Required action: Could you print the stretch of lines below from the one with "purple spinning top: 3 -> 1" through the one with "green rocket: 12 -> 10", exactly as they stand and without any pictures?

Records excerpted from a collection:
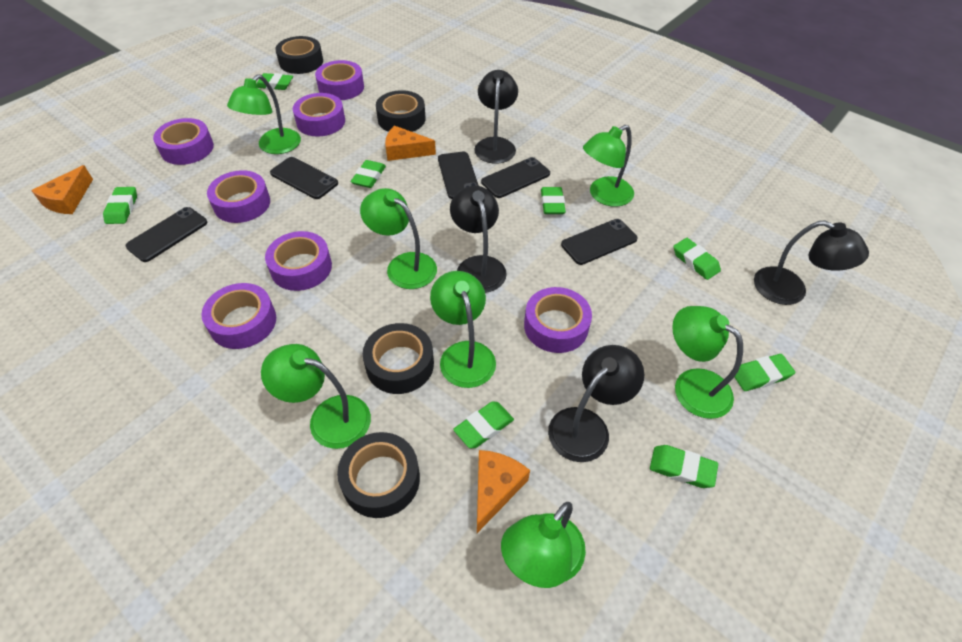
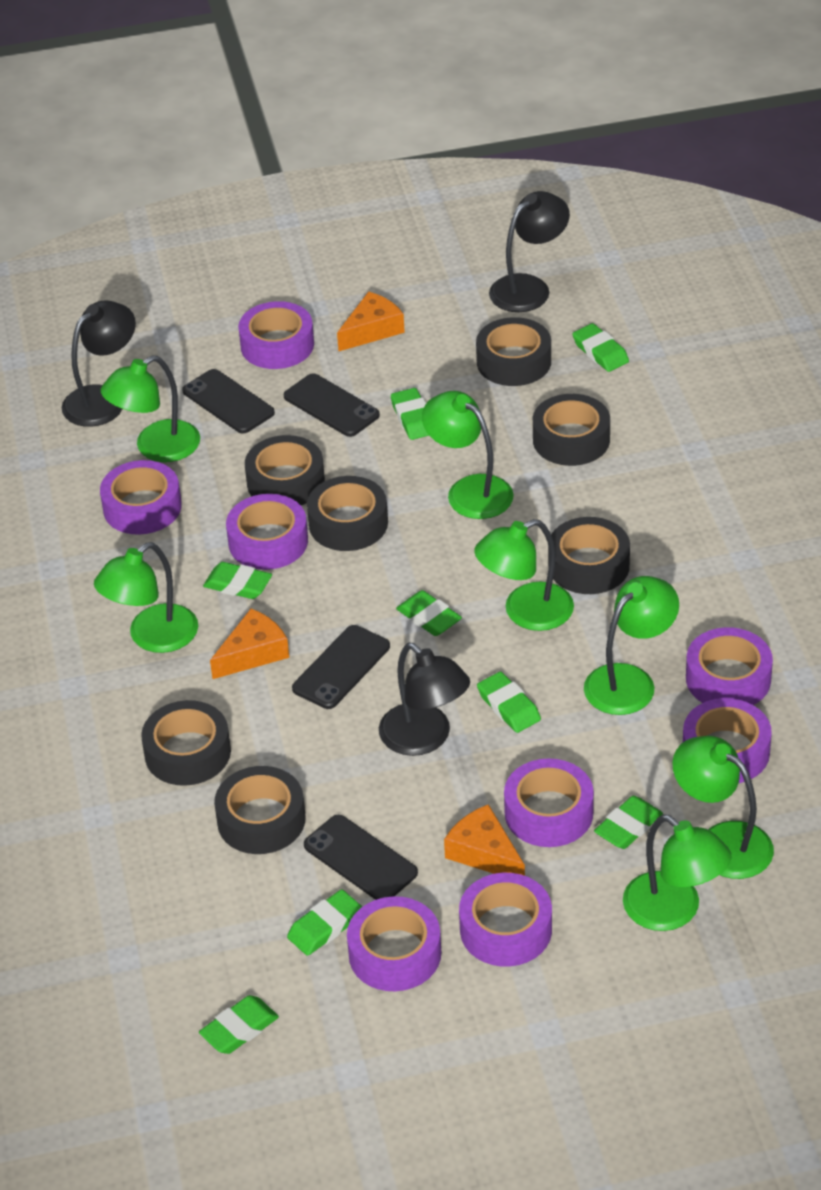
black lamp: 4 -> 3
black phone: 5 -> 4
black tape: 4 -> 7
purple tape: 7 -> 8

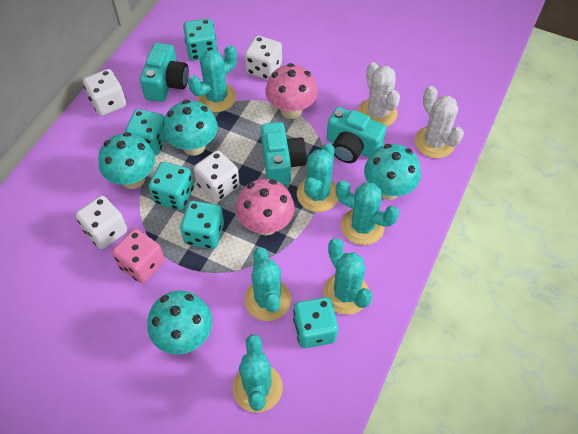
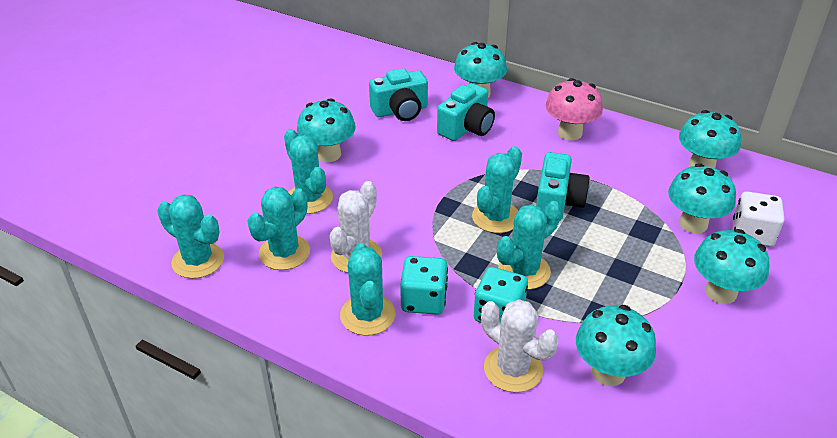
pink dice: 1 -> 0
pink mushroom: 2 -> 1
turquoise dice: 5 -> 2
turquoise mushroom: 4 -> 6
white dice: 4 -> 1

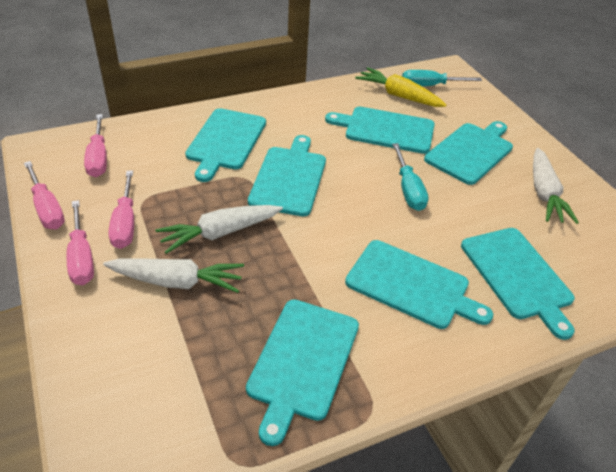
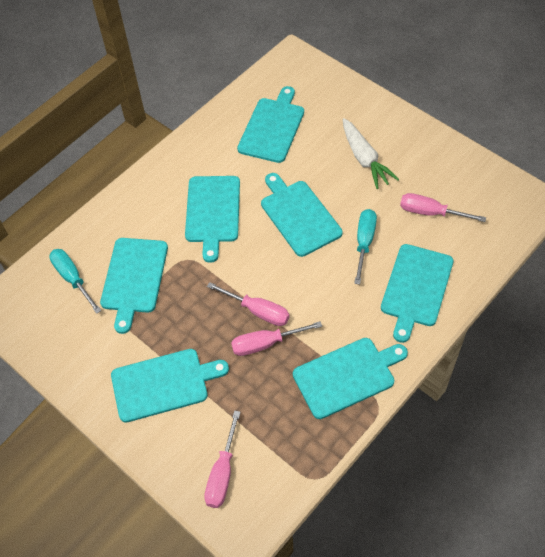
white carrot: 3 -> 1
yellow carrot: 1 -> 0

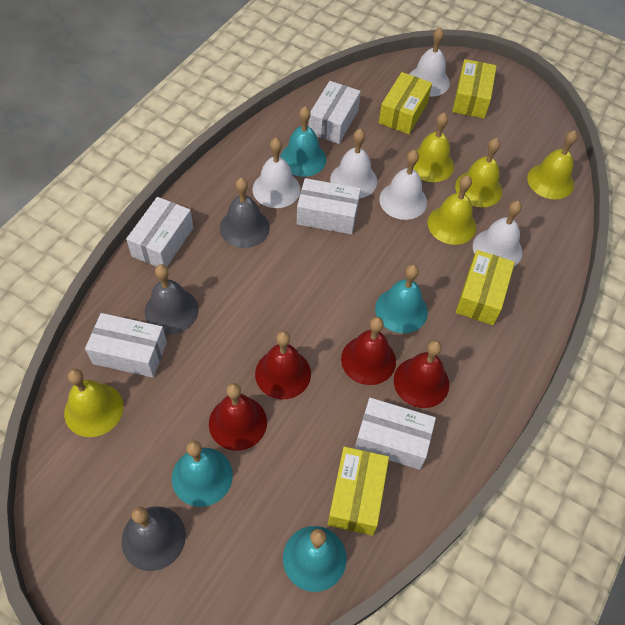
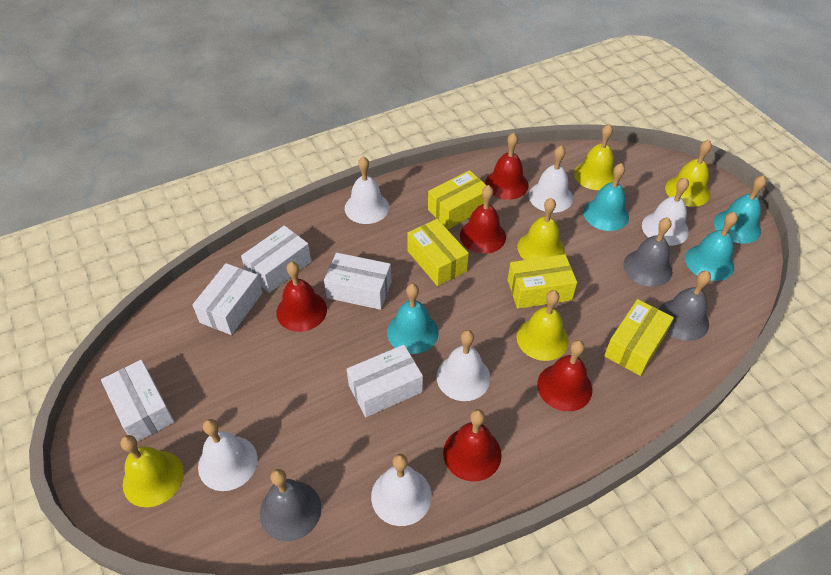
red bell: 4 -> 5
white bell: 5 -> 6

* * *

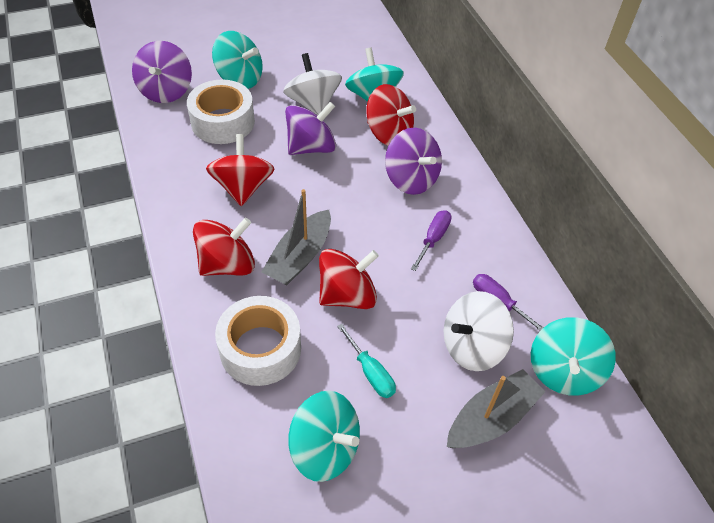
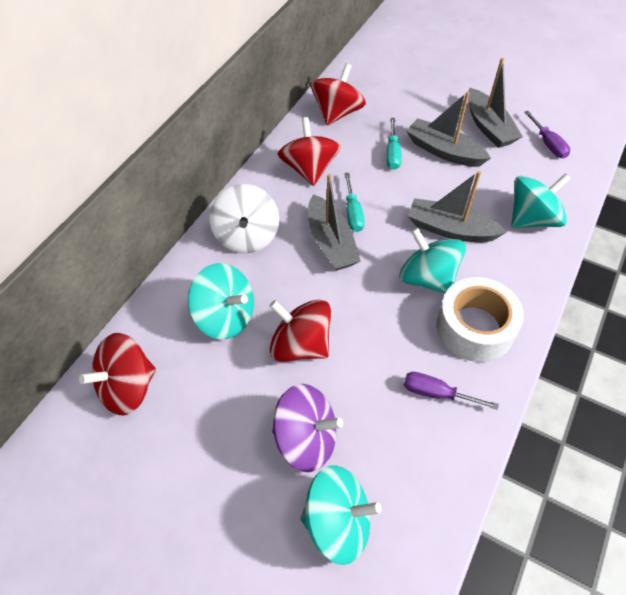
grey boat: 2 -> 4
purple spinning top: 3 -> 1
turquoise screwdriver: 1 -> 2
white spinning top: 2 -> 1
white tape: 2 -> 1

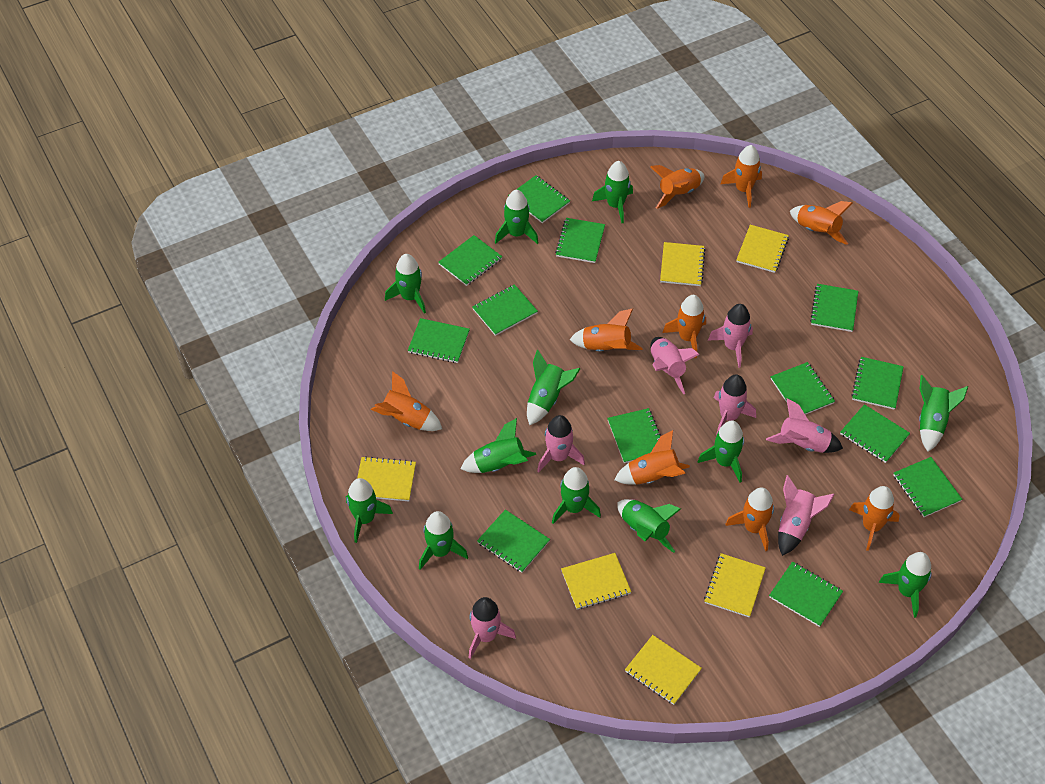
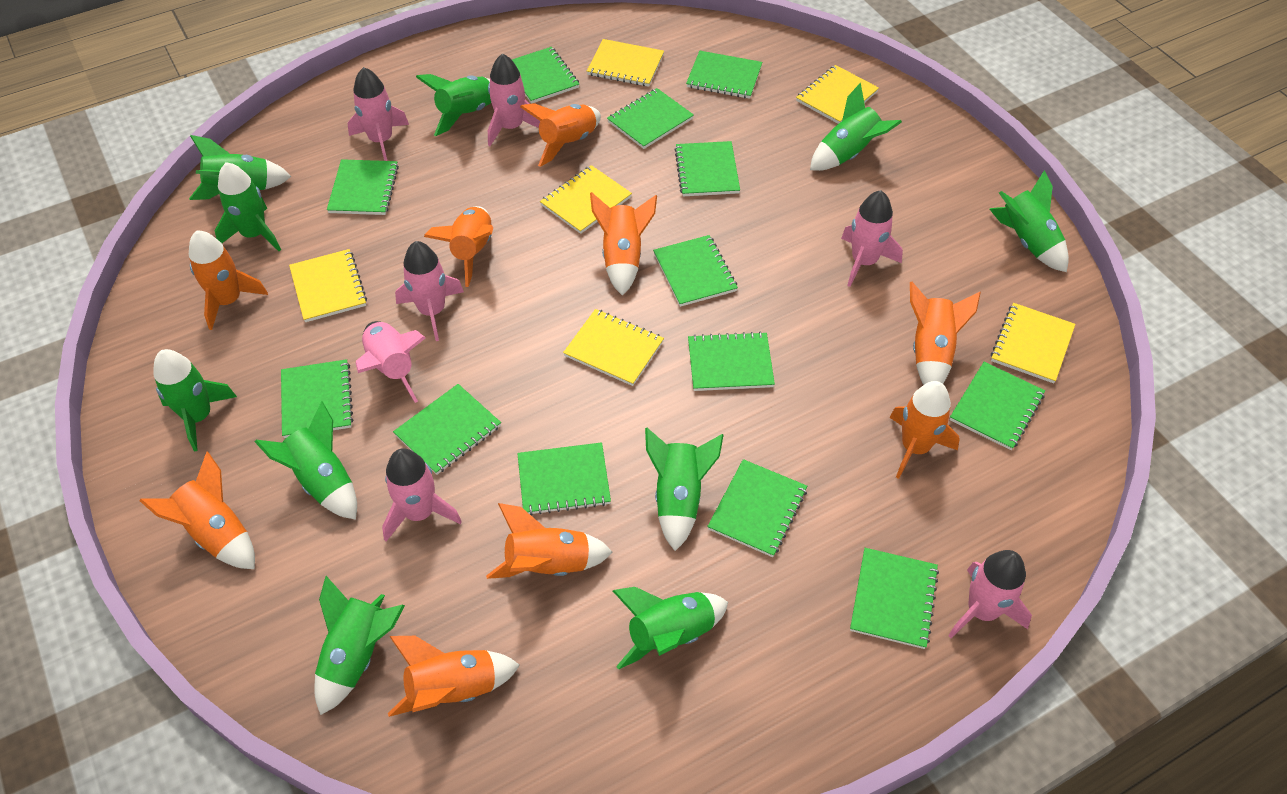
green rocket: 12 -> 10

Solution for this task:
purple spinning top: 3 -> 1
turquoise screwdriver: 1 -> 2
white spinning top: 2 -> 1
white tape: 2 -> 1

green rocket: 12 -> 10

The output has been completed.